> Brief: Scan the listing below for the word "shape" and copy every line where it occurs.

> Data to use:
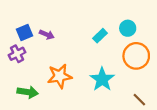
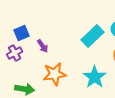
purple arrow: (47, 35) -> (43, 46), moved, turned 32
cyan rectangle: (100, 36) -> (93, 36), size x1.6

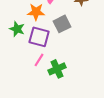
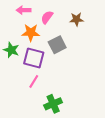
green cross: (57, 69) -> (53, 104), moved

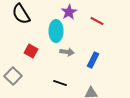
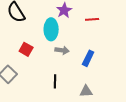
red line: (97, 21) -> (92, 19), turned -32
black line: (60, 83) -> (55, 81), turned 72

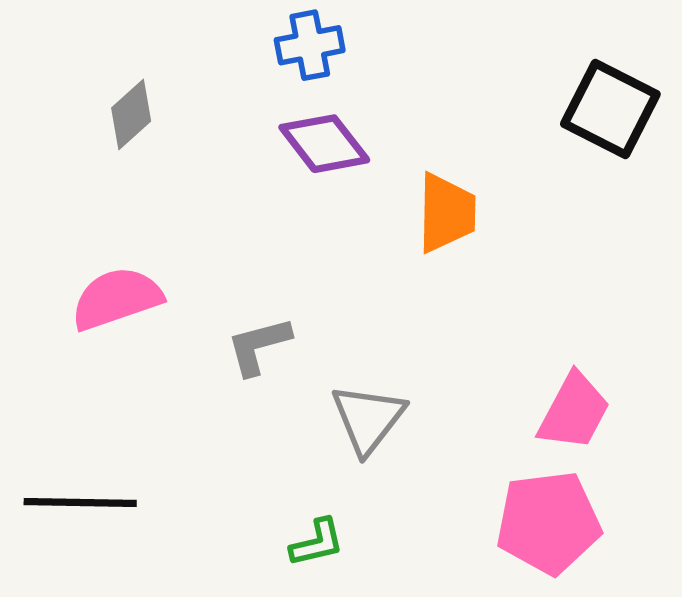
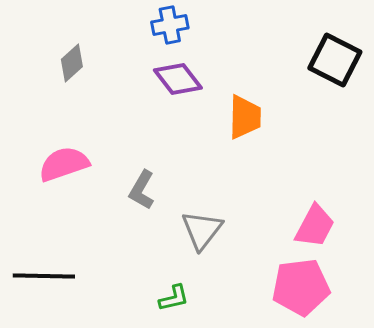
gray L-shape: (259, 346) -> (142, 190), turned -45

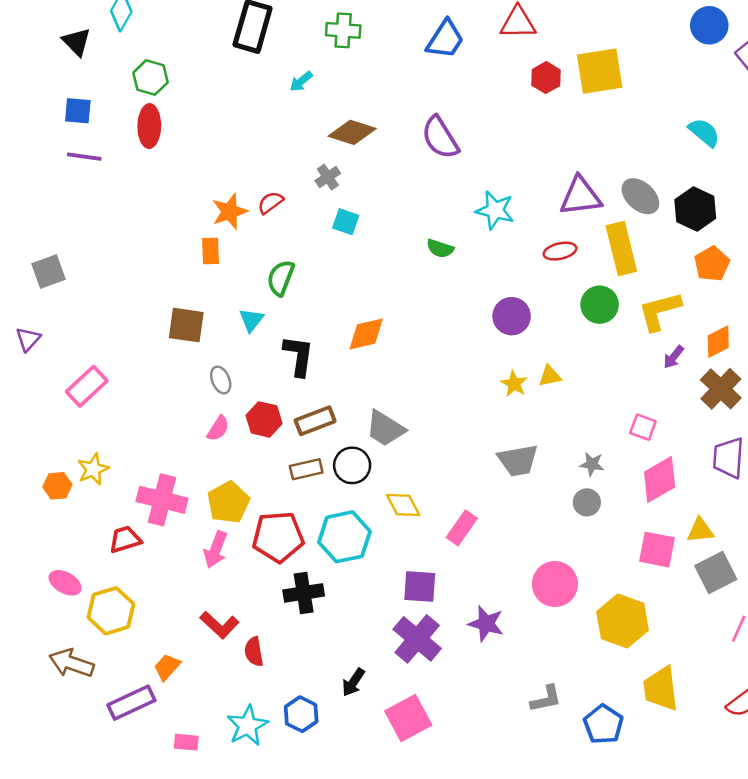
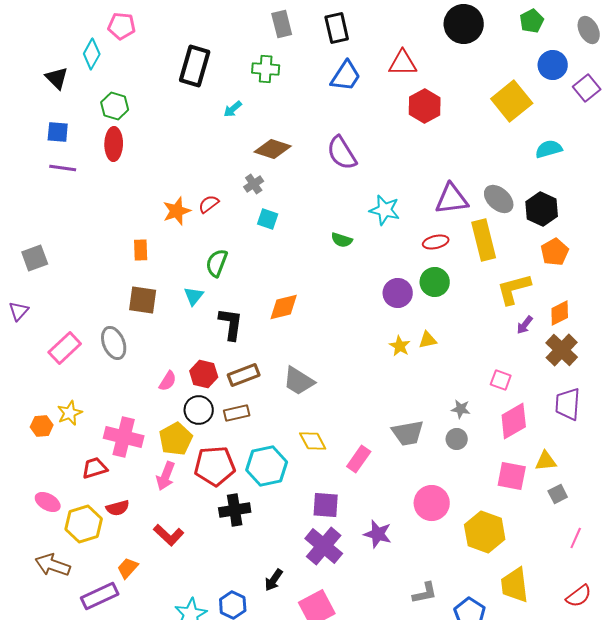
yellow square: (600, 71) -> (512, 101), moved, turned -30
red hexagon: (546, 78) -> (425, 106), size x1.4
cyan semicircle: (704, 132) -> (549, 149), turned -56
orange rectangle: (210, 251) -> (141, 250), moved
green circle: (600, 305) -> (435, 282), moved
gray ellipse: (221, 380) -> (114, 343), moved, size x1.5
gray trapezoid: (518, 460) -> (408, 433), moved
black circle: (352, 465) -> (199, 410), moved
gray square: (716, 573) -> (558, 494), size x0.6
red semicircle: (254, 652) -> (118, 508), moved, turned -95

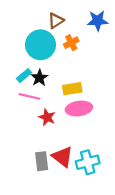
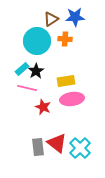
blue star: (98, 21) -> (75, 17), moved
orange cross: (71, 43) -> (65, 39), turned 32
cyan cross: (88, 162) -> (80, 148), turned -30

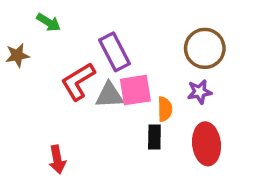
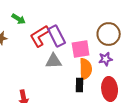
red L-shape: (78, 81) -> (40, 36), moved
pink square: (135, 90) -> (81, 49), moved
orange semicircle: (165, 109) -> (86, 69), size x1.5

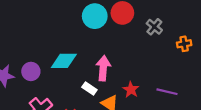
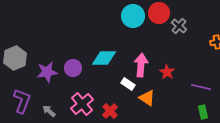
gray cross: (154, 27) -> (179, 26), moved
red star: (131, 90) -> (167, 72), moved

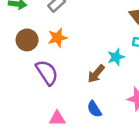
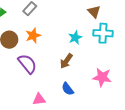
cyan star: (116, 57) -> (75, 38), moved

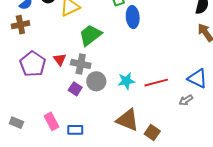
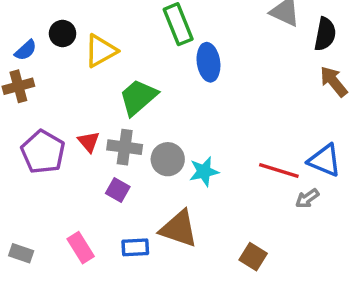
gray circle: (96, 81) -> (168, 159), moved
red line: (156, 83) -> (279, 170), moved, turned 35
brown triangle: (128, 120) -> (179, 229), moved
blue rectangle: (75, 130) -> (135, 247), moved

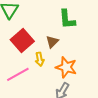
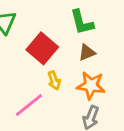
red square: (22, 41) -> (42, 48), moved
brown triangle: (52, 42) -> (87, 52), moved, turned 32

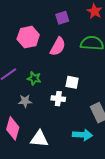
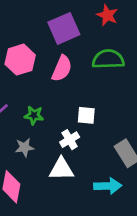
purple square: (62, 18) -> (64, 28), size x1.6
white cross: (58, 99) -> (70, 140), turned -32
white triangle: (39, 139) -> (61, 169), moved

> Exercise output:
gray L-shape: (259, 346) -> (142, 190), turned -45
red L-shape: (78, 81) -> (40, 36), moved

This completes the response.